*Activity*. Below is a listing; restate from it, character for character, the lines beginning at the line holding "(331, 130) = (356, 97): blue vase -> none" and ending at the line holding "(566, 213) = (369, 216): yellow gift -> none", both included.

*Supplied records*.
· · · · ·

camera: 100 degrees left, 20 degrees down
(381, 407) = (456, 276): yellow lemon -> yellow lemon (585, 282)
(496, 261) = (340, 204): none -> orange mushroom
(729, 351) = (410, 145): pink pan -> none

· · · · ·

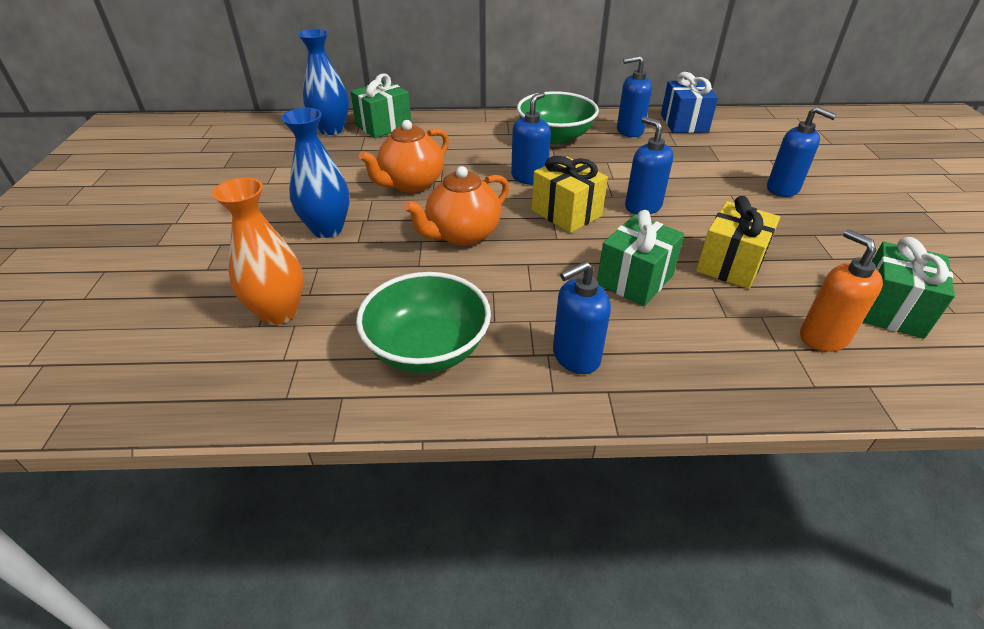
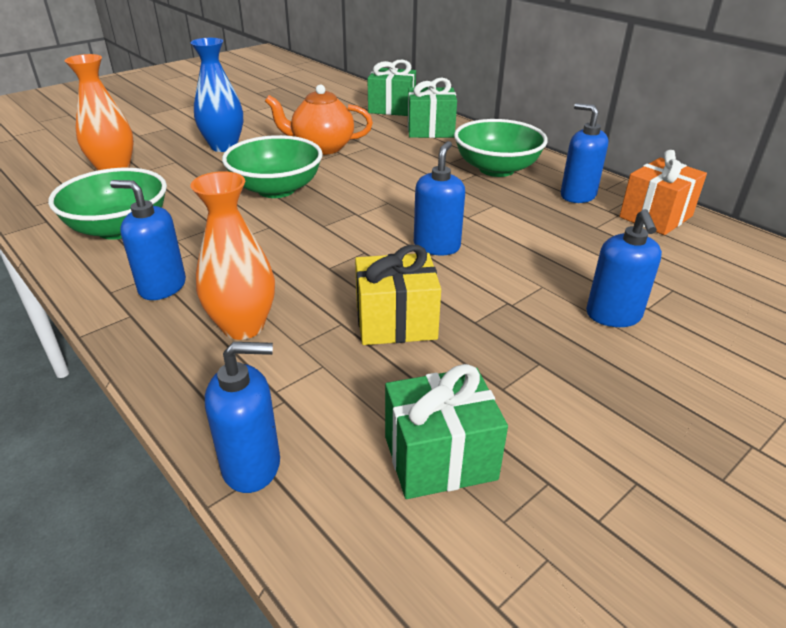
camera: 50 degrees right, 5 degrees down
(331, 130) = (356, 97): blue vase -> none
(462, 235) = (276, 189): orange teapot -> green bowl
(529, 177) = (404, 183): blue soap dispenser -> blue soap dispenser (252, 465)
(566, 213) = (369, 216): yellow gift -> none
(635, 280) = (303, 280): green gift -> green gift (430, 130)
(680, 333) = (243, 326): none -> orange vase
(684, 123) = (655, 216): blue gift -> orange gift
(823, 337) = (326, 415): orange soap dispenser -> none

· · · · ·

*Your response*.
(331, 130) = (356, 97): blue vase -> none
(462, 235) = (276, 189): orange teapot -> green bowl
(529, 177) = (404, 183): blue soap dispenser -> blue soap dispenser (252, 465)
(566, 213) = (369, 216): yellow gift -> none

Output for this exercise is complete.